RECORDS FOR THIS TASK:
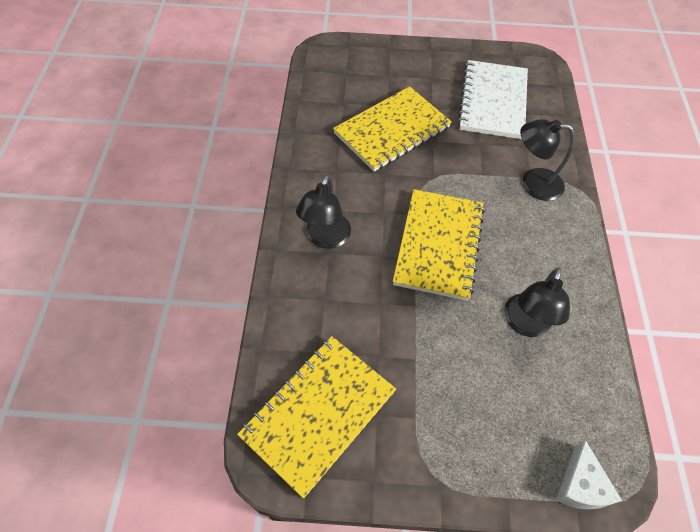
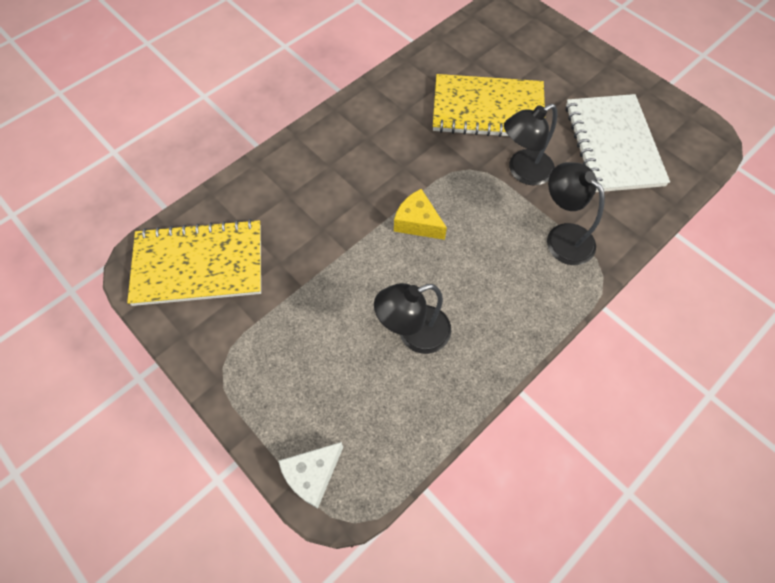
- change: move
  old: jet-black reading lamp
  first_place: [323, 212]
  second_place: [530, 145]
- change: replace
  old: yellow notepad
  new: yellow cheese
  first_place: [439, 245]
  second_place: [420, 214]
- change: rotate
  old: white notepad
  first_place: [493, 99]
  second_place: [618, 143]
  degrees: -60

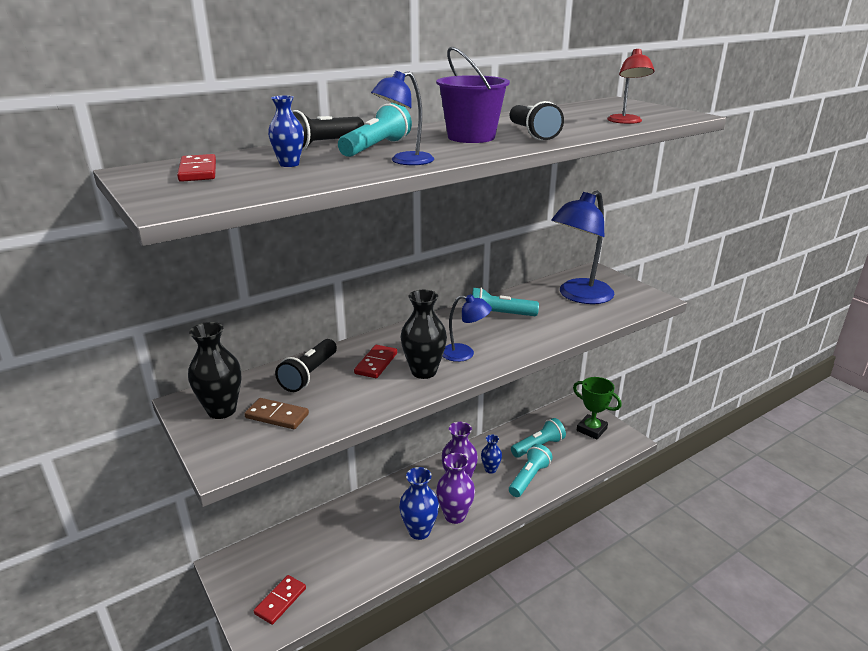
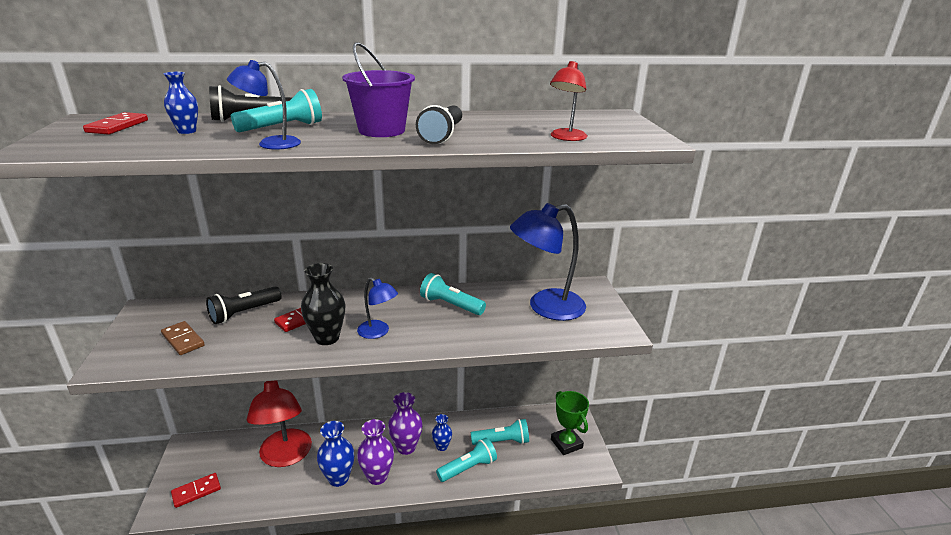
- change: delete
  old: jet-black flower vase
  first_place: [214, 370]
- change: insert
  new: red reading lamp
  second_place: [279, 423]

WHAT IS EXPECTED:
Everything in the data except the pictures needs to be written out exactly.

EXERCISE OUTPUT:
- change: move
  old: jet-black reading lamp
  first_place: [323, 212]
  second_place: [530, 145]
- change: replace
  old: yellow notepad
  new: yellow cheese
  first_place: [439, 245]
  second_place: [420, 214]
- change: rotate
  old: white notepad
  first_place: [493, 99]
  second_place: [618, 143]
  degrees: -60

- change: delete
  old: jet-black flower vase
  first_place: [214, 370]
- change: insert
  new: red reading lamp
  second_place: [279, 423]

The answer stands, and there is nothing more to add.